[start Data in this exercise]

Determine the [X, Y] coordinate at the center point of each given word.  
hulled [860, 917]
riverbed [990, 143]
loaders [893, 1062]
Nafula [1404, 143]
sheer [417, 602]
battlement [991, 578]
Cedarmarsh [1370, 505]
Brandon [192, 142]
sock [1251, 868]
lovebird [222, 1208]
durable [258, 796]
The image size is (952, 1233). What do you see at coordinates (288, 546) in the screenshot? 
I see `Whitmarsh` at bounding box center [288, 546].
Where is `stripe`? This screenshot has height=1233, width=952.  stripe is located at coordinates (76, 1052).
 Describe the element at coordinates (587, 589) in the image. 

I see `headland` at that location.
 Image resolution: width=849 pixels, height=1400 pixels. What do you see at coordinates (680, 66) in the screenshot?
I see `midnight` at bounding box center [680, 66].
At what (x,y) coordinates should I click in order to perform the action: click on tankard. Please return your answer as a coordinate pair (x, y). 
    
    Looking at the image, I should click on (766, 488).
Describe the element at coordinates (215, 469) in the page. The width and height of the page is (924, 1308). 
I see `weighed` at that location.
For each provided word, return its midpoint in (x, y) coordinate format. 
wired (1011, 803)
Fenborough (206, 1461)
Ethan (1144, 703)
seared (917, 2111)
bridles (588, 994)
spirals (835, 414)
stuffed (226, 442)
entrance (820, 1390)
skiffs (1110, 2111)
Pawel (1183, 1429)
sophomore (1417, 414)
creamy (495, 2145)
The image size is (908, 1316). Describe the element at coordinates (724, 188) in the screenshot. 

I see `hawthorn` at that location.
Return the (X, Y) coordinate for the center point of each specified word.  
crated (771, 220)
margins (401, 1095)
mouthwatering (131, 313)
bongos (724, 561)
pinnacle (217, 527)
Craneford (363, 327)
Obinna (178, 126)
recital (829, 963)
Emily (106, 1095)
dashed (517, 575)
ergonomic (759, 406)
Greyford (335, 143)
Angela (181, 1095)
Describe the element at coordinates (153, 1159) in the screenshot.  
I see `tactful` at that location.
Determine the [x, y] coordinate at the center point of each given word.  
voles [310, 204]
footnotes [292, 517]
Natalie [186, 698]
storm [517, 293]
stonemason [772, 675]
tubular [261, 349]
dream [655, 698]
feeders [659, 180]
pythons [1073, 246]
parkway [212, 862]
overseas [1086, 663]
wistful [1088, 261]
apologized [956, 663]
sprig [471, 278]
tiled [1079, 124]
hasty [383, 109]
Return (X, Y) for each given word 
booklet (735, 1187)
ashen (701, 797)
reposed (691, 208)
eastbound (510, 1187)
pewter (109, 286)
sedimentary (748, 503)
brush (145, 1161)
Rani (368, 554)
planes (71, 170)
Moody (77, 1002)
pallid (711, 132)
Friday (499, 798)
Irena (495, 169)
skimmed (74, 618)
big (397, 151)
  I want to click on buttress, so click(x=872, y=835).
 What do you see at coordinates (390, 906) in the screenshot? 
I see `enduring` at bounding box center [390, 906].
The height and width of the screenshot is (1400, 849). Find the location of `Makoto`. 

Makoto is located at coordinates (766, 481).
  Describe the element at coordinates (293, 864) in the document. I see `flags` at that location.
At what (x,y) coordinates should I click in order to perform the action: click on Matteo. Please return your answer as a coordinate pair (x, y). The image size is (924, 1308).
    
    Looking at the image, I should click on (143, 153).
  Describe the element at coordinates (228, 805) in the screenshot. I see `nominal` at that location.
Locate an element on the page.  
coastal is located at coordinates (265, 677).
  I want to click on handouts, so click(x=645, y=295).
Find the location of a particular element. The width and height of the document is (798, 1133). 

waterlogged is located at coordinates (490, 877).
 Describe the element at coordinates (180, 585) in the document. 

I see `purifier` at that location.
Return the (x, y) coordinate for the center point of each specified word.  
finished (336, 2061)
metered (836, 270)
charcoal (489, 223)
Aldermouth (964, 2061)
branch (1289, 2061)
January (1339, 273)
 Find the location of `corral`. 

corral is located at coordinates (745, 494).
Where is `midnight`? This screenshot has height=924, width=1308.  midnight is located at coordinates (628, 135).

[end Data in this exercise]

> [Task description]:
Give the lines above as a Markdown table with the columns "No." and "Line," placing one line in each row and omitting blank lines.

> [Response]:
| No. | Line |
|---|---|
| 1 | Determine the [X, Y] coordinate at the center point of each given word.   |
| 2 | hulled [860, 917] |
| 3 | riverbed [990, 143] |
| 4 | loaders [893, 1062] |
| 5 | Nafula [1404, 143] |
| 6 | sheer [417, 602] |
| 7 | battlement [991, 578] |
| 8 | Cedarmarsh [1370, 505] |
| 9 | Brandon [192, 142] |
| 10 | sock [1251, 868] |
| 11 | lovebird [222, 1208] |
| 12 | durable [258, 796] |
| 13 | The image size is (952, 1233). What do you see at coordinates (288, 546) in the screenshot?  |
| 14 | I see `Whitmarsh` at bounding box center [288, 546]. |
| 15 | Where is `stripe`? This screenshot has height=1233, width=952.  stripe is located at coordinates (76, 1052). |
| 16 |  Describe the element at coordinates (587, 589) in the image.  |
| 17 | I see `headland` at that location. |
| 18 |  Image resolution: width=849 pixels, height=1400 pixels. What do you see at coordinates (680, 66) in the screenshot? |
| 19 | I see `midnight` at bounding box center [680, 66]. |
| 20 | At what (x,y) coordinates should I click in order to perform the action: click on tankard. Please return your answer as a coordinate pair (x, y).  |
| 21 |     Looking at the image, I should click on (766, 488). |
| 22 | Describe the element at coordinates (215, 469) in the page. The width and height of the page is (924, 1308).  |
| 23 | I see `weighed` at that location. |
| 24 | For each provided word, return its midpoint in (x, y) coordinate format.  |
| 25 | wired (1011, 803) |
| 26 | Fenborough (206, 1461) |
| 27 | Ethan (1144, 703) |
| 28 | seared (917, 2111) |
| 29 | bridles (588, 994) |
| 30 | spirals (835, 414) |
| 31 | stuffed (226, 442) |
| 32 | entrance (820, 1390) |
| 33 | skiffs (1110, 2111) |
| 34 | Pawel (1183, 1429) |
| 35 | sophomore (1417, 414) |
| 36 | creamy (495, 2145) |
| 37 | The image size is (908, 1316). Describe the element at coordinates (724, 188) in the screenshot.  |
| 38 | I see `hawthorn` at that location. |
| 39 | Return the (X, Y) coordinate for the center point of each specified word.   |
| 40 | crated (771, 220) |
| 41 | margins (401, 1095) |
| 42 | mouthwatering (131, 313) |
| 43 | bongos (724, 561) |
| 44 | pinnacle (217, 527) |
| 45 | Craneford (363, 327) |
| 46 | Obinna (178, 126) |
| 47 | recital (829, 963) |
| 48 | Emily (106, 1095) |
| 49 | dashed (517, 575) |
| 50 | ergonomic (759, 406) |
| 51 | Greyford (335, 143) |
| 52 | Angela (181, 1095) |
| 53 | Describe the element at coordinates (153, 1159) in the screenshot.   |
| 54 | I see `tactful` at that location. |
| 55 | Determine the [x, y] coordinate at the center point of each given word.   |
| 56 | voles [310, 204] |
| 57 | footnotes [292, 517] |
| 58 | Natalie [186, 698] |
| 59 | storm [517, 293] |
| 60 | stonemason [772, 675] |
| 61 | tubular [261, 349] |
| 62 | dream [655, 698] |
| 63 | feeders [659, 180] |
| 64 | pythons [1073, 246] |
| 65 | parkway [212, 862] |
| 66 | overseas [1086, 663] |
| 67 | wistful [1088, 261] |
| 68 | apologized [956, 663] |
| 69 | sprig [471, 278] |
| 70 | tiled [1079, 124] |
| 71 | hasty [383, 109] |
| 72 | Return (X, Y) for each given word  |
| 73 | booklet (735, 1187) |
| 74 | ashen (701, 797) |
| 75 | reposed (691, 208) |
| 76 | eastbound (510, 1187) |
| 77 | pewter (109, 286) |
| 78 | sedimentary (748, 503) |
| 79 | brush (145, 1161) |
| 80 | Rani (368, 554) |
| 81 | planes (71, 170) |
| 82 | Moody (77, 1002) |
| 83 | pallid (711, 132) |
| 84 | Friday (499, 798) |
| 85 | Irena (495, 169) |
| 86 | skimmed (74, 618) |
| 87 | big (397, 151) |
| 88 |   I want to click on buttress, so click(x=872, y=835). |
| 89 |  What do you see at coordinates (390, 906) in the screenshot?  |
| 90 | I see `enduring` at bounding box center [390, 906]. |
| 91 | The height and width of the screenshot is (1400, 849). Find the location of `Makoto`.  |
| 92 | Makoto is located at coordinates (766, 481). |
| 93 |   Describe the element at coordinates (293, 864) in the document. I see `flags` at that location. |
| 94 | At what (x,y) coordinates should I click in order to perform the action: click on Matteo. Please return your answer as a coordinate pair (x, y). The image size is (924, 1308). |
| 95 |     Looking at the image, I should click on (143, 153). |
| 96 |   Describe the element at coordinates (228, 805) in the screenshot. I see `nominal` at that location. |
| 97 | Locate an element on the page.   |
| 98 | coastal is located at coordinates (265, 677). |
| 99 |   I want to click on handouts, so click(x=645, y=295). |
| 100 | Find the location of a particular element. The width and height of the document is (798, 1133).  |
| 101 | waterlogged is located at coordinates (490, 877). |
| 102 |  Describe the element at coordinates (180, 585) in the document.  |
| 103 | I see `purifier` at that location. |
| 104 | Return the (x, y) coordinate for the center point of each specified word.   |
| 105 | finished (336, 2061) |
| 106 | metered (836, 270) |
| 107 | charcoal (489, 223) |
| 108 | Aldermouth (964, 2061) |
| 109 | branch (1289, 2061) |
| 110 | January (1339, 273) |
| 111 |  Find the location of `corral`.  |
| 112 | corral is located at coordinates (745, 494). |
| 113 | Where is `midnight`? This screenshot has height=924, width=1308.  midnight is located at coordinates (628, 135). |